» **Collected data**
=-=-=-=-=

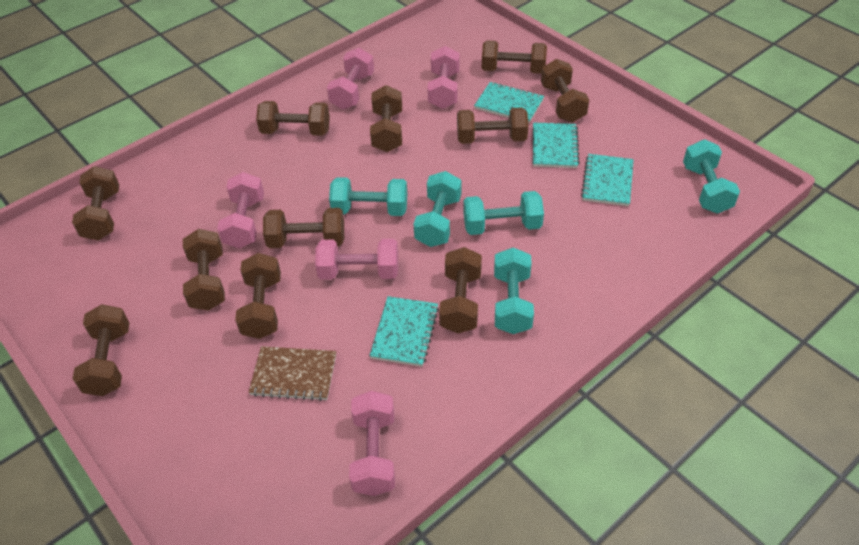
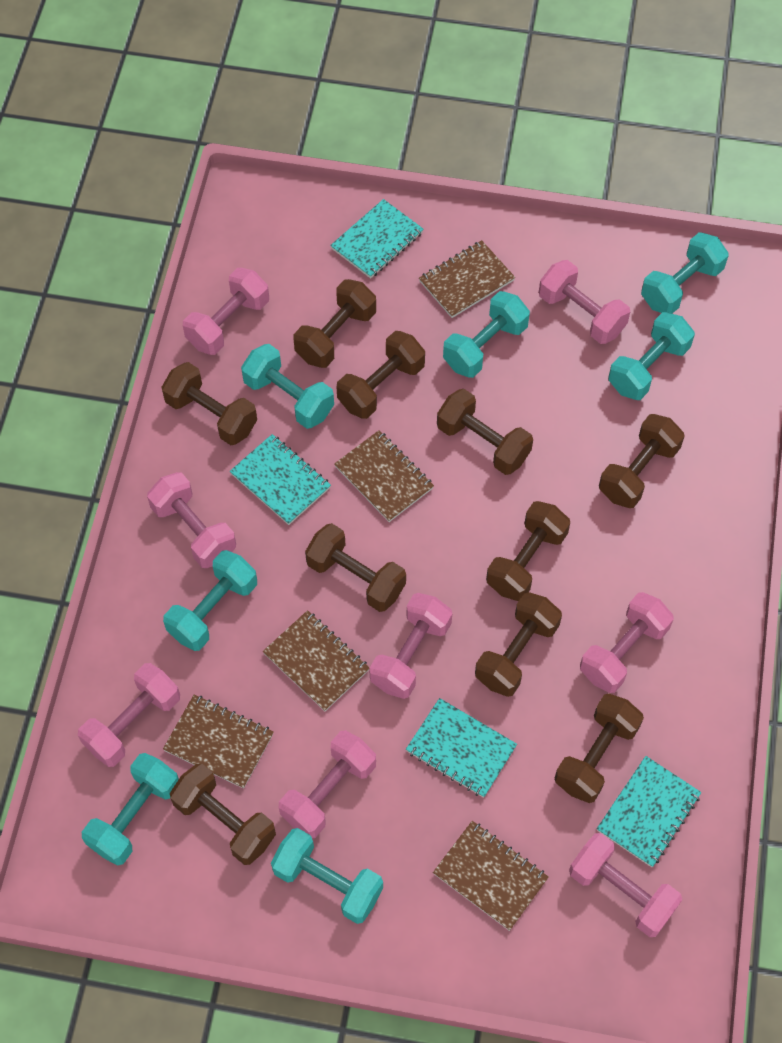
brown dumbbell: 11 -> 10
brown notebook: 1 -> 5
pink dumbbell: 5 -> 8
turquoise dumbbell: 5 -> 7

=-=-=-=-=

» **Task brief**
Could the material above be given again in full and exactly, with its pictures left out?

» **Task result**
brown dumbbell: 11 -> 10
brown notebook: 1 -> 5
pink dumbbell: 5 -> 8
turquoise dumbbell: 5 -> 7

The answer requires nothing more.